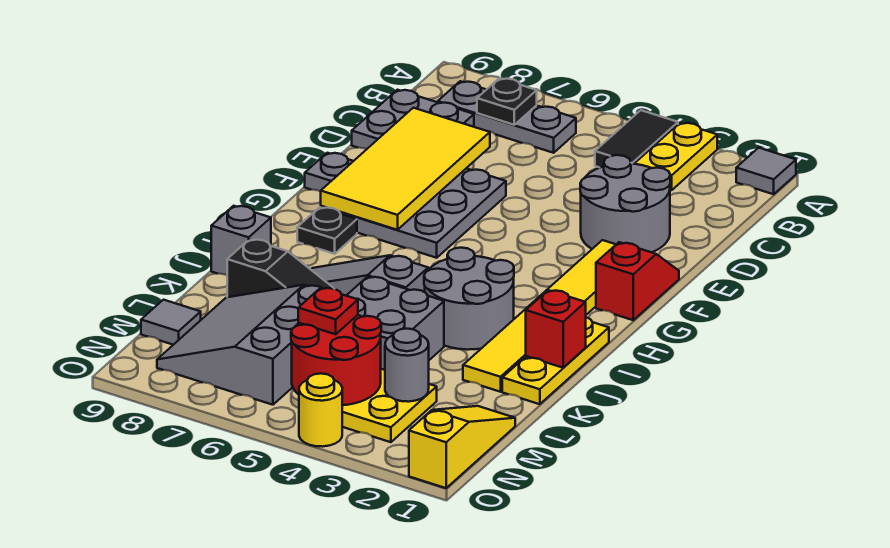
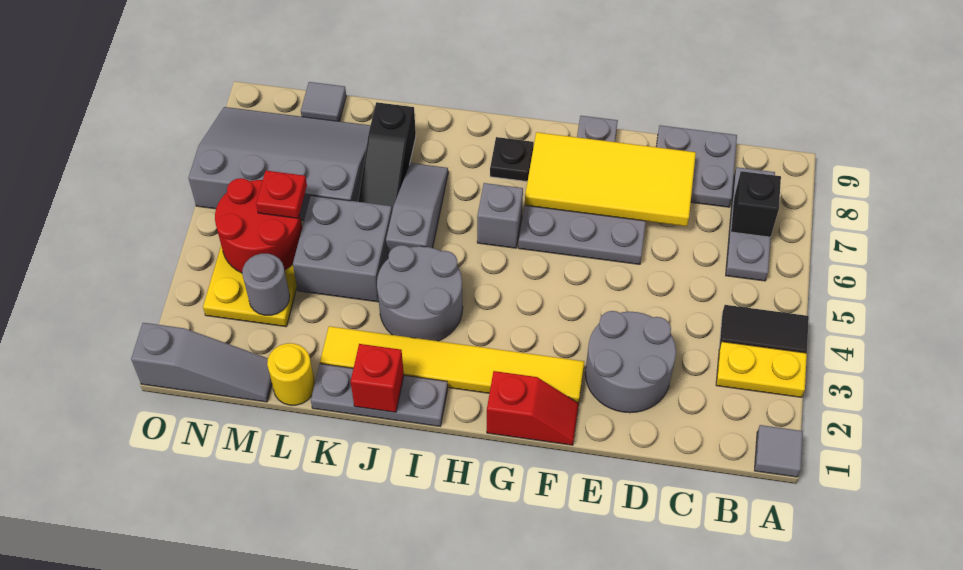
black 1x1 plate [477,78,537,125] -> black 1x1 brick [731,171,781,237]
yellow 1x3 plate [502,317,609,404] -> grey 1x3 plate [311,364,448,426]
grey 1x1 brick [211,206,271,275] -> grey 1x1 brick moved to [477,183,523,248]
grey 3x3 slope [157,285,321,405] -> grey 3x4 slope [188,107,370,220]
yellow 1x3 slope [409,406,515,488] -> grey 1x3 slope [131,323,272,402]
yellow 1x1 round brick [299,374,342,447] -> yellow 1x1 round brick moved to [267,343,315,405]

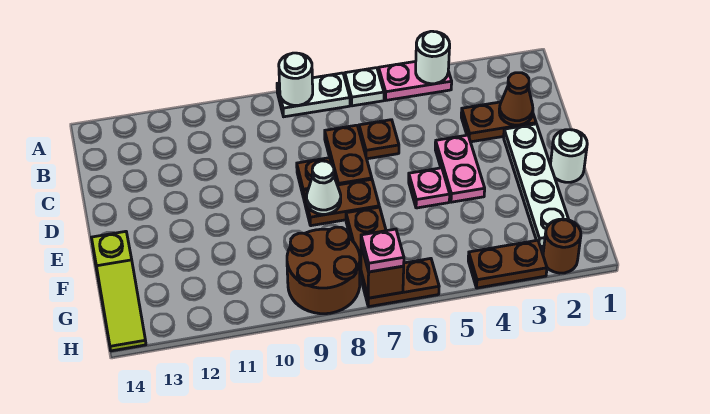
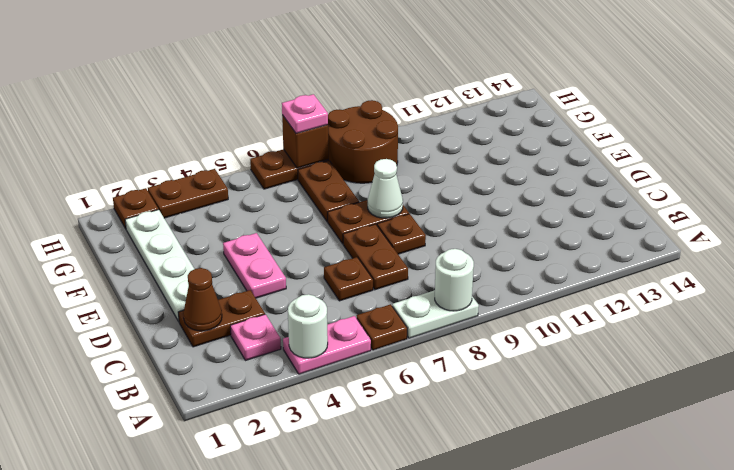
white 1x1 plate [345,68,384,106] -> brown 1x1 plate [357,304,407,350]
white 1x1 round brick [550,130,587,182] -> none
pink 1x1 plate [409,168,450,208] -> pink 1x1 plate moved to [230,314,281,361]
lime 1x3 slope [91,231,146,351] -> none
brown 1x1 round brick [543,219,581,273] -> brown 1x1 plate [113,188,158,229]

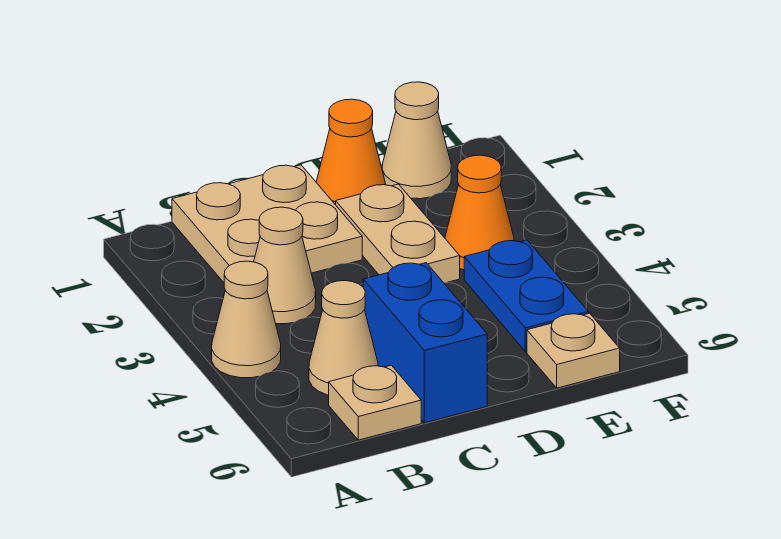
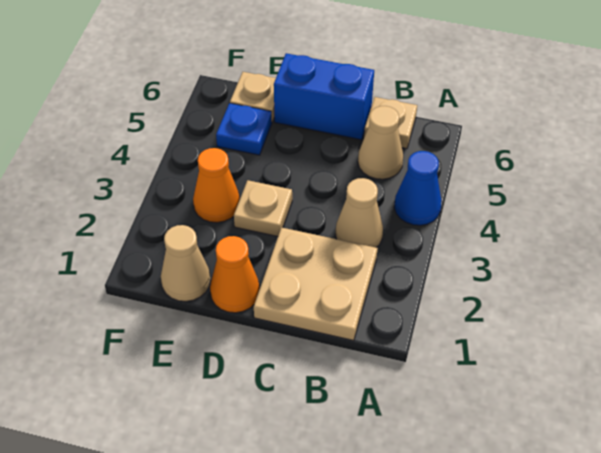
tan 1x1 cone [212,261,281,378] -> blue 1x1 cone [394,151,441,225]
blue 1x2 brick [363,263,487,423] -> blue 1x2 brick turned to [274,53,374,140]
tan 1x2 plate [336,184,460,282] -> tan 1x1 plate [234,180,292,236]
blue 1x2 plate [464,240,588,352] -> blue 1x1 plate [216,103,272,155]

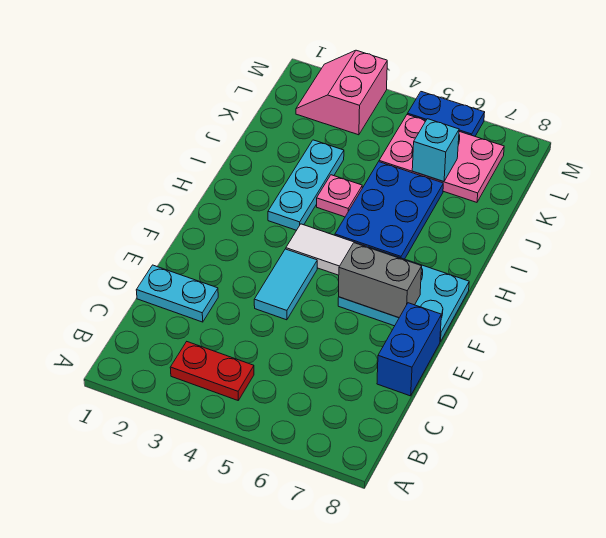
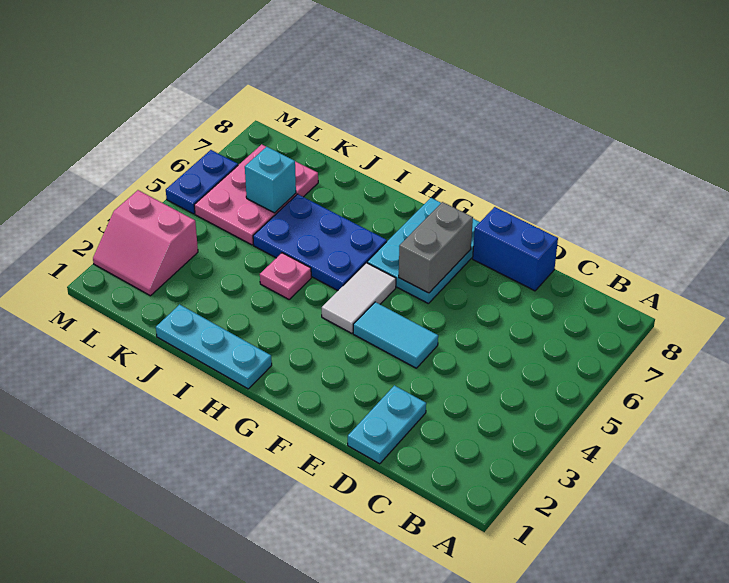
red 1x2 plate [170,342,254,400] -> none
cyan 1x3 plate [268,140,344,230] -> cyan 1x3 plate moved to [156,304,272,389]

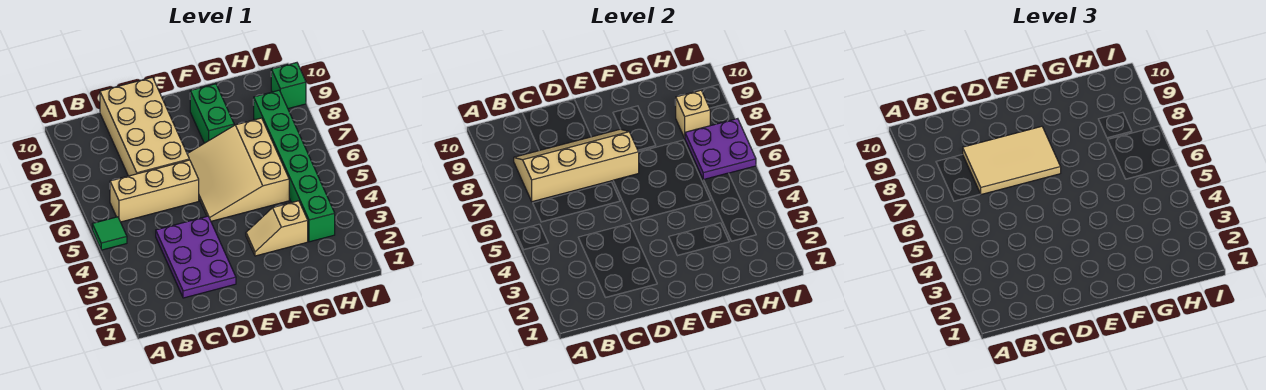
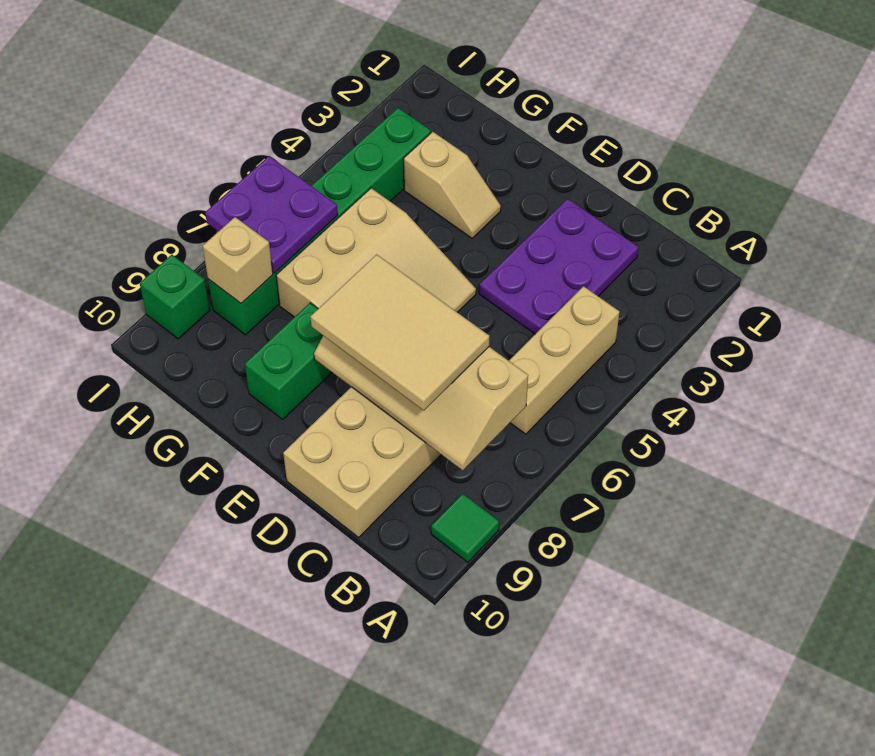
green 1x1 tile [92,217,127,250] -> green 1x1 tile moved to [431,494,499,562]
tan 1x3 brick [110,160,199,222] -> tan 1x3 brick turned to [509,286,619,434]

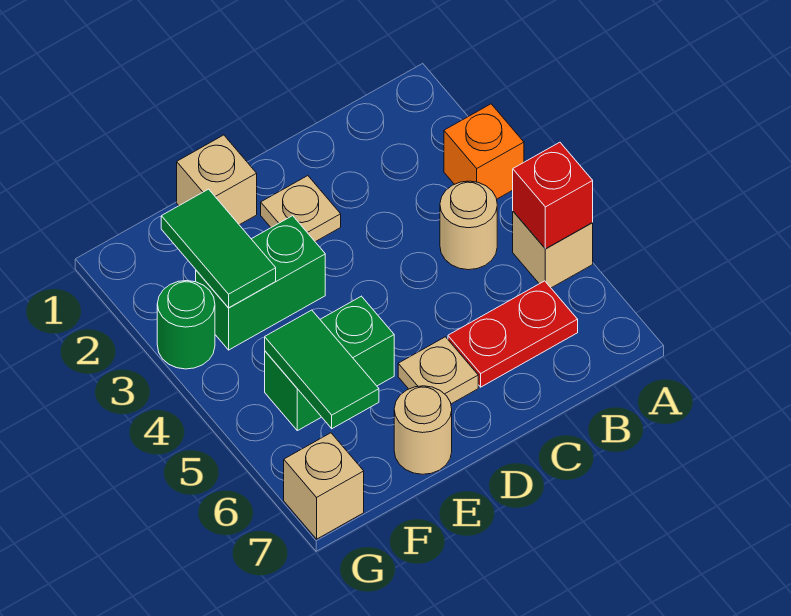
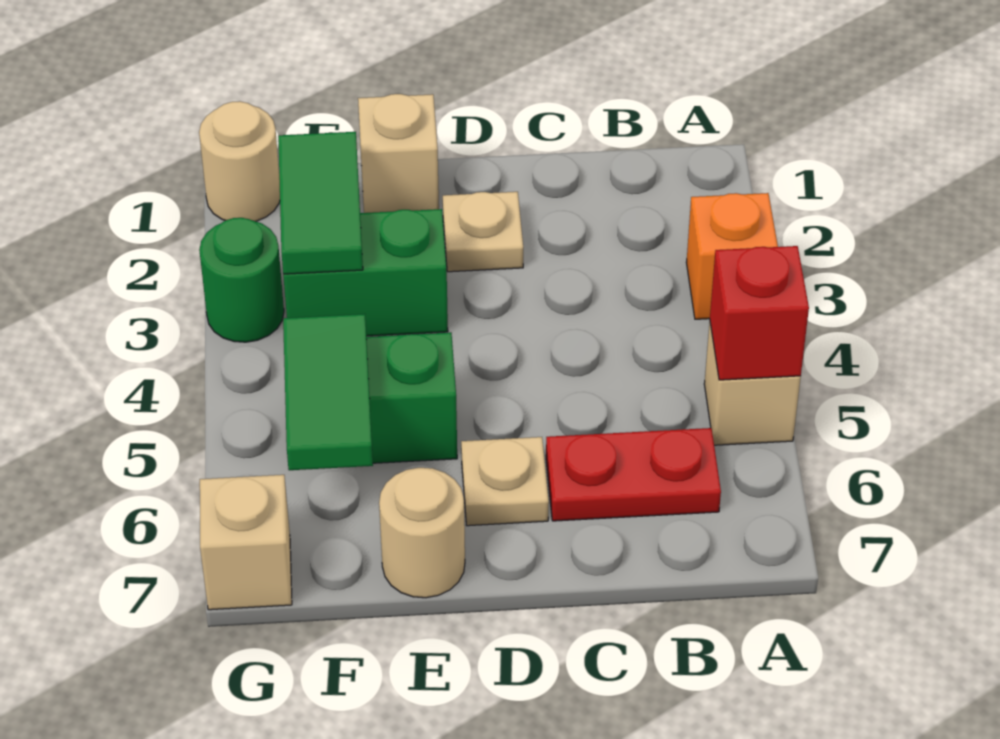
tan 1x1 round brick [440,181,497,270] -> tan 1x1 round brick moved to [199,101,280,221]

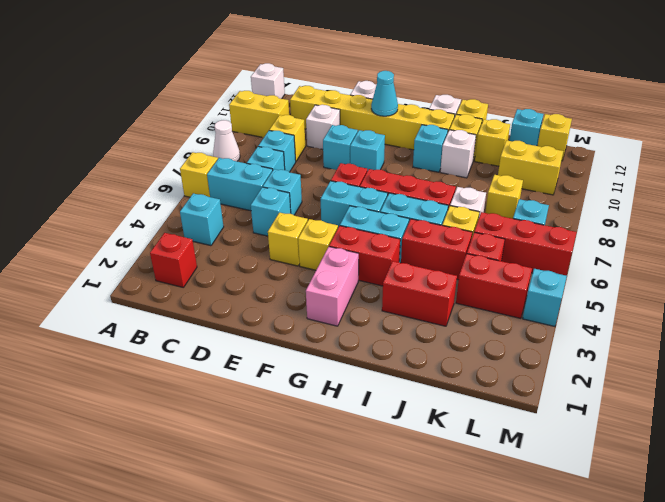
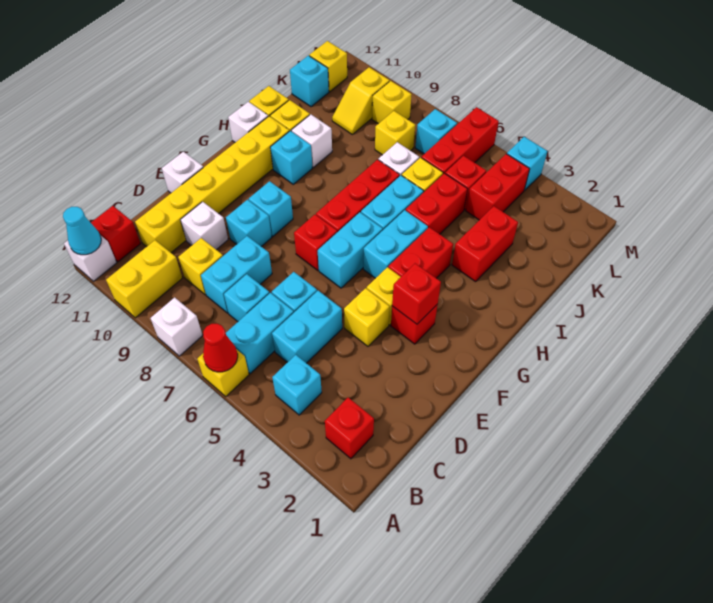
none -> red 1x1 cone [203,324,238,372]
white 1x1 cone [213,120,240,161] -> white 1x1 brick [151,297,203,356]
none -> red 1x1 brick [91,206,141,262]
cyan 1x1 brick [258,131,296,172] -> cyan 1x2 brick [201,236,272,313]
cyan 1x1 brick [251,187,291,236] -> cyan 1x2 brick [272,291,342,363]
none -> red 1x1 brick [391,304,438,344]
none -> red 1x1 brick [392,263,441,324]
cyan 1x1 cone [371,71,398,116] -> cyan 1x1 cone moved to [63,207,101,255]
pink 1x2 brick [306,247,359,326] -> none
yellow 1x1 brick [475,119,510,166] -> yellow 1x1 brick moved to [372,81,412,124]
yellow 1x2 brick [498,140,563,195] -> yellow 1x2 slope [332,67,390,134]

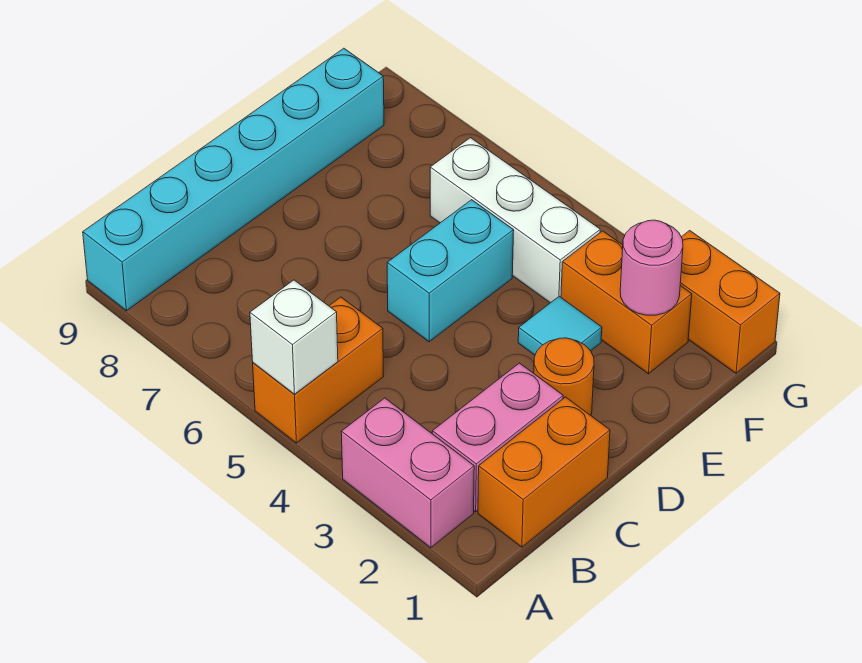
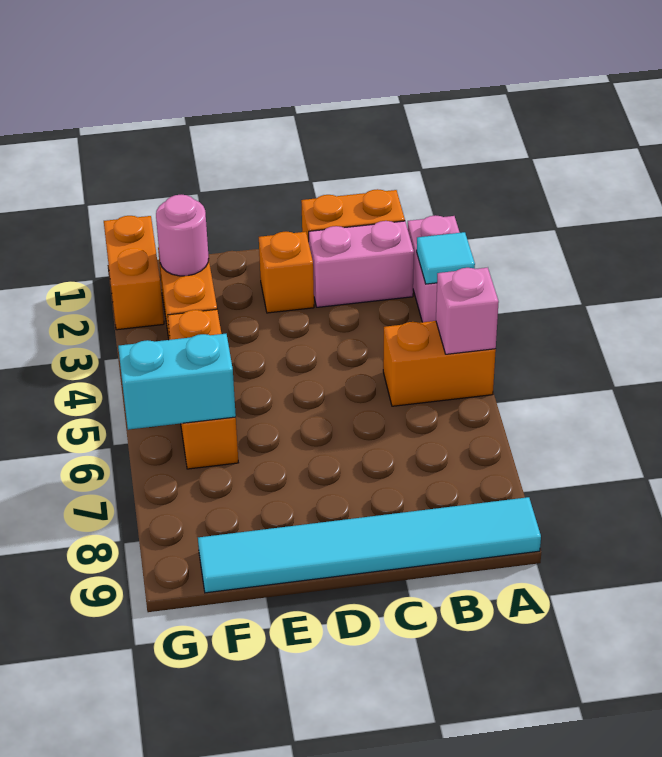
white 1x1 brick [250,280,338,394] -> pink 1x1 brick [436,268,499,354]
cyan 1x6 brick [83,48,384,311] -> cyan 1x6 tile [198,497,541,593]
orange 1x1 round brick [534,338,594,415] -> orange 1x1 brick [259,232,314,313]
cyan 1x2 brick [387,200,514,342] -> cyan 1x2 brick moved to [118,334,236,430]
cyan 1x1 tile [518,296,602,355] -> cyan 1x1 tile moved to [417,232,475,284]
white 1x3 brick [430,138,600,303] -> orange 1x3 brick [168,309,238,469]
-=-=-
◆ **Work item**: Reproduce each line from the listing above that includes the word "grey".

◆ **Reply to the exercise**:
yellow 1x3 plate [502,317,609,404] -> grey 1x3 plate [311,364,448,426]
grey 1x1 brick [211,206,271,275] -> grey 1x1 brick moved to [477,183,523,248]
grey 3x3 slope [157,285,321,405] -> grey 3x4 slope [188,107,370,220]
yellow 1x3 slope [409,406,515,488] -> grey 1x3 slope [131,323,272,402]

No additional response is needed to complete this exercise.